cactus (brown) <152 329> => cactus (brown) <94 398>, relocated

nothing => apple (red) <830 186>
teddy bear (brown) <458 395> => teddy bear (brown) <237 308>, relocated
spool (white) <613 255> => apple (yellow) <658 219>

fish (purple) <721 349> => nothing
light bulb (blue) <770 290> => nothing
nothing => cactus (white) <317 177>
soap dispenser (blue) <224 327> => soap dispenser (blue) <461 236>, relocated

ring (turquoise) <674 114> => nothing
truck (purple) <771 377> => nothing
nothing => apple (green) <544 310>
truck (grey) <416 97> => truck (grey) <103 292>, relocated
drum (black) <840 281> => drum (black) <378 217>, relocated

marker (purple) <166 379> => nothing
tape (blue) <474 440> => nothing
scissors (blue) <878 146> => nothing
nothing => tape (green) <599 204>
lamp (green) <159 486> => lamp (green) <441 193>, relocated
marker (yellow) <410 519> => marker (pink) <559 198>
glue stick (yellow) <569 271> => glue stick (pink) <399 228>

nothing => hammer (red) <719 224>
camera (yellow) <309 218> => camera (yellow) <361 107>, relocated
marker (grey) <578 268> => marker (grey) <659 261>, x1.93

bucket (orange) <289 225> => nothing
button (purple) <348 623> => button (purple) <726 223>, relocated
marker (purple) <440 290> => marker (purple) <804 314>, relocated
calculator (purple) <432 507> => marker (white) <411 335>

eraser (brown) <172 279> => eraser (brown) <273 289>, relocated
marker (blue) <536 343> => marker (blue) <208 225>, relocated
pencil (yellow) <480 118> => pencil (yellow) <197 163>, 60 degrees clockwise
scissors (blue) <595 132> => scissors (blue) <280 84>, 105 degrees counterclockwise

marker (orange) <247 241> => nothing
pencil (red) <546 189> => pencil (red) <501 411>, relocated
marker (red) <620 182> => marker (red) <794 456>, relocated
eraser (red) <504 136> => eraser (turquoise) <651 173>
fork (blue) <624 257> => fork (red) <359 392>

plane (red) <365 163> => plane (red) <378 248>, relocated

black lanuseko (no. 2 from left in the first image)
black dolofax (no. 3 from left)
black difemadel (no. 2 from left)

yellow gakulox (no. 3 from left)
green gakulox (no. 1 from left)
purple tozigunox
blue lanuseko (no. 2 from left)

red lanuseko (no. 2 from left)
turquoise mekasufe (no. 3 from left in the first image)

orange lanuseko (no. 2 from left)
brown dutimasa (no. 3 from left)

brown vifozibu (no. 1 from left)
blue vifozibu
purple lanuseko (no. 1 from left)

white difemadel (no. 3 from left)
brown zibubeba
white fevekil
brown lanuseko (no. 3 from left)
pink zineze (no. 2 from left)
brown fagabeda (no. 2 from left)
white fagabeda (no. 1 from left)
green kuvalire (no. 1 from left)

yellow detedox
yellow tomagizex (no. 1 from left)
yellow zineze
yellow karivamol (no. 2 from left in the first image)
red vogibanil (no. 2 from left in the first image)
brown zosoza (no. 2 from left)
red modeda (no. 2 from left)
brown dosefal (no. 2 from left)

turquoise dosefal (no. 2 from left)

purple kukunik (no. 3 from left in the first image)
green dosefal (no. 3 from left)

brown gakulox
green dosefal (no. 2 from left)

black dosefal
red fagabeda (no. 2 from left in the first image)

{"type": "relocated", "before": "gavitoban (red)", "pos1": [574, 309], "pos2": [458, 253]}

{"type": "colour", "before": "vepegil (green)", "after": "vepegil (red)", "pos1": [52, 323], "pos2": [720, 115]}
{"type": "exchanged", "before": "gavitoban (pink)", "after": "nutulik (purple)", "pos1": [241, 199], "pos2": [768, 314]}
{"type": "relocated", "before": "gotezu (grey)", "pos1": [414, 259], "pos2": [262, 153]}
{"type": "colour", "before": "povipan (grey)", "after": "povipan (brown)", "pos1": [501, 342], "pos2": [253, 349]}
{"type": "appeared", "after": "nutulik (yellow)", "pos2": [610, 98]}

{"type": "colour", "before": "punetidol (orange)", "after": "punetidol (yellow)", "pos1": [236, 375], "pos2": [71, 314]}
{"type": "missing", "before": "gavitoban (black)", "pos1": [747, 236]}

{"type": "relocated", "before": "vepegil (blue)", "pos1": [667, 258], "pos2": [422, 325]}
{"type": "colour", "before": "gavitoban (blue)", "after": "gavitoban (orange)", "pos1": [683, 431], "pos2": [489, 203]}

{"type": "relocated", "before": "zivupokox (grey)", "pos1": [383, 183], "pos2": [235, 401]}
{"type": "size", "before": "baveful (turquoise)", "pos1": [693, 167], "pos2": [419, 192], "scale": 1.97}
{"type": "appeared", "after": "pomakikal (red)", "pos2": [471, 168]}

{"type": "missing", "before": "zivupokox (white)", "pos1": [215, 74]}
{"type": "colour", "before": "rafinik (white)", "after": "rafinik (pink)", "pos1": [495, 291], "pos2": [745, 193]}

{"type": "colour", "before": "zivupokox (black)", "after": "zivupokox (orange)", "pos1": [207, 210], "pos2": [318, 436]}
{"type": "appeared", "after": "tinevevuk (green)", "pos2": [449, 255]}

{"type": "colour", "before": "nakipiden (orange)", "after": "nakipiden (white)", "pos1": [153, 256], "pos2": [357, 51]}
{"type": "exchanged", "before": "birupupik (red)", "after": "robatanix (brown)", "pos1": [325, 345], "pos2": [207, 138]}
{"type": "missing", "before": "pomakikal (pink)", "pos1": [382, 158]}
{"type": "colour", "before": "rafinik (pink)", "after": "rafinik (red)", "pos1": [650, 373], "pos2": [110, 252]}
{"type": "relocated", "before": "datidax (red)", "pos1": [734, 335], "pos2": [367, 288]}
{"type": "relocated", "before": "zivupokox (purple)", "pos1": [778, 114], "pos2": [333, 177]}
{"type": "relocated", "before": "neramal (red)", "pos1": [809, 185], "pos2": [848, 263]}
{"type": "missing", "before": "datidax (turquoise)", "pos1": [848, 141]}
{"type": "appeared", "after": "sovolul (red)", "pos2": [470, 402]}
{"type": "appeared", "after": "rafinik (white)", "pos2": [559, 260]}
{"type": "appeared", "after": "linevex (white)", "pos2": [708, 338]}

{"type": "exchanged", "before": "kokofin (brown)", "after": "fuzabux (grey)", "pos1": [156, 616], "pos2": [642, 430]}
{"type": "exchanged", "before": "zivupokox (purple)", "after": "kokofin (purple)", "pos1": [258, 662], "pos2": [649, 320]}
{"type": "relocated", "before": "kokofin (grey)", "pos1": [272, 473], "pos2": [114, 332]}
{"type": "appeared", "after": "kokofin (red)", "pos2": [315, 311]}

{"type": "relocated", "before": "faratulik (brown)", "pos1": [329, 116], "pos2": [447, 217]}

### EXERCISE
Extract the complete set of records unchanged.

### RESULT
cactus (brown) <152 329> => cactus (brown) <94 398>, relocated

nothing => apple (red) <830 186>
teddy bear (brown) <458 395> => teddy bear (brown) <237 308>, relocated
spool (white) <613 255> => apple (yellow) <658 219>

fish (purple) <721 349> => nothing
light bulb (blue) <770 290> => nothing
nothing => cactus (white) <317 177>
soap dispenser (blue) <224 327> => soap dispenser (blue) <461 236>, relocated

ring (turquoise) <674 114> => nothing
truck (purple) <771 377> => nothing
nothing => apple (green) <544 310>
truck (grey) <416 97> => truck (grey) <103 292>, relocated
drum (black) <840 281> => drum (black) <378 217>, relocated

marker (purple) <166 379> => nothing
tape (blue) <474 440> => nothing
scissors (blue) <878 146> => nothing
nothing => tape (green) <599 204>
lamp (green) <159 486> => lamp (green) <441 193>, relocated
marker (yellow) <410 519> => marker (pink) <559 198>
glue stick (yellow) <569 271> => glue stick (pink) <399 228>

nothing => hammer (red) <719 224>
camera (yellow) <309 218> => camera (yellow) <361 107>, relocated
marker (grey) <578 268> => marker (grey) <659 261>, x1.93

bucket (orange) <289 225> => nothing
button (purple) <348 623> => button (purple) <726 223>, relocated
marker (purple) <440 290> => marker (purple) <804 314>, relocated
calculator (purple) <432 507> => marker (white) <411 335>

eraser (brown) <172 279> => eraser (brown) <273 289>, relocated
marker (blue) <536 343> => marker (blue) <208 225>, relocated
pencil (yellow) <480 118> => pencil (yellow) <197 163>, 60 degrees clockwise
scissors (blue) <595 132> => scissors (blue) <280 84>, 105 degrees counterclockwise

marker (orange) <247 241> => nothing
pencil (red) <546 189> => pencil (red) <501 411>, relocated
marker (red) <620 182> => marker (red) <794 456>, relocated
eraser (red) <504 136> => eraser (turquoise) <651 173>
fork (blue) <624 257> => fork (red) <359 392>

plane (red) <365 163> => plane (red) <378 248>, relocated

black lanuseko (no. 2 from left in the first image)
black dolofax (no. 3 from left)
black difemadel (no. 2 from left)

yellow gakulox (no. 3 from left)
green gakulox (no. 1 from left)
purple tozigunox
blue lanuseko (no. 2 from left)

red lanuseko (no. 2 from left)
turquoise mekasufe (no. 3 from left in the first image)

orange lanuseko (no. 2 from left)
brown dutimasa (no. 3 from left)

brown vifozibu (no. 1 from left)
blue vifozibu
purple lanuseko (no. 1 from left)

white difemadel (no. 3 from left)
brown zibubeba
white fevekil
brown lanuseko (no. 3 from left)
pink zineze (no. 2 from left)
brown fagabeda (no. 2 from left)
white fagabeda (no. 1 from left)
green kuvalire (no. 1 from left)

yellow detedox
yellow tomagizex (no. 1 from left)
yellow zineze
yellow karivamol (no. 2 from left in the first image)
red vogibanil (no. 2 from left in the first image)
brown zosoza (no. 2 from left)
red modeda (no. 2 from left)
brown dosefal (no. 2 from left)

turquoise dosefal (no. 2 from left)

purple kukunik (no. 3 from left in the first image)
green dosefal (no. 3 from left)

brown gakulox
green dosefal (no. 2 from left)

black dosefal
red fagabeda (no. 2 from left in the first image)

{"type": "relocated", "before": "gavitoban (red)", "pos1": [574, 309], "pos2": [458, 253]}

{"type": "colour", "before": "vepegil (green)", "after": "vepegil (red)", "pos1": [52, 323], "pos2": [720, 115]}
{"type": "exchanged", "before": "gavitoban (pink)", "after": "nutulik (purple)", "pos1": [241, 199], "pos2": [768, 314]}
{"type": "relocated", "before": "gotezu (grey)", "pos1": [414, 259], "pos2": [262, 153]}
{"type": "colour", "before": "povipan (grey)", "after": "povipan (brown)", "pos1": [501, 342], "pos2": [253, 349]}
{"type": "appeared", "after": "nutulik (yellow)", "pos2": [610, 98]}

{"type": "colour", "before": "punetidol (orange)", "after": "punetidol (yellow)", "pos1": [236, 375], "pos2": [71, 314]}
{"type": "missing", "before": "gavitoban (black)", "pos1": [747, 236]}

{"type": "relocated", "before": "vepegil (blue)", "pos1": [667, 258], "pos2": [422, 325]}
{"type": "colour", "before": "gavitoban (blue)", "after": "gavitoban (orange)", "pos1": [683, 431], "pos2": [489, 203]}

{"type": "relocated", "before": "zivupokox (grey)", "pos1": [383, 183], "pos2": [235, 401]}
{"type": "size", "before": "baveful (turquoise)", "pos1": [693, 167], "pos2": [419, 192], "scale": 1.97}
{"type": "appeared", "after": "pomakikal (red)", "pos2": [471, 168]}

{"type": "missing", "before": "zivupokox (white)", "pos1": [215, 74]}
{"type": "colour", "before": "rafinik (white)", "after": "rafinik (pink)", "pos1": [495, 291], "pos2": [745, 193]}

{"type": "colour", "before": "zivupokox (black)", "after": "zivupokox (orange)", "pos1": [207, 210], "pos2": [318, 436]}
{"type": "appeared", "after": "tinevevuk (green)", "pos2": [449, 255]}

{"type": "colour", "before": "nakipiden (orange)", "after": "nakipiden (white)", "pos1": [153, 256], "pos2": [357, 51]}
{"type": "exchanged", "before": "birupupik (red)", "after": "robatanix (brown)", "pos1": [325, 345], "pos2": [207, 138]}
{"type": "missing", "before": "pomakikal (pink)", "pos1": [382, 158]}
{"type": "colour", "before": "rafinik (pink)", "after": "rafinik (red)", "pos1": [650, 373], "pos2": [110, 252]}
{"type": "relocated", "before": "datidax (red)", "pos1": [734, 335], "pos2": [367, 288]}
{"type": "relocated", "before": "zivupokox (purple)", "pos1": [778, 114], "pos2": [333, 177]}
{"type": "relocated", "before": "neramal (red)", "pos1": [809, 185], "pos2": [848, 263]}
{"type": "missing", "before": "datidax (turquoise)", "pos1": [848, 141]}
{"type": "appeared", "after": "sovolul (red)", "pos2": [470, 402]}
{"type": "appeared", "after": "rafinik (white)", "pos2": [559, 260]}
{"type": "appeared", "after": "linevex (white)", "pos2": [708, 338]}

{"type": "exchanged", "before": "kokofin (brown)", "after": "fuzabux (grey)", "pos1": [156, 616], "pos2": [642, 430]}
{"type": "exchanged", "before": "zivupokox (purple)", "after": "kokofin (purple)", "pos1": [258, 662], "pos2": [649, 320]}
{"type": "relocated", "before": "kokofin (grey)", "pos1": [272, 473], "pos2": [114, 332]}
{"type": "appeared", "after": "kokofin (red)", "pos2": [315, 311]}

{"type": "relocated", "before": "faratulik (brown)", "pos1": [329, 116], "pos2": [447, 217]}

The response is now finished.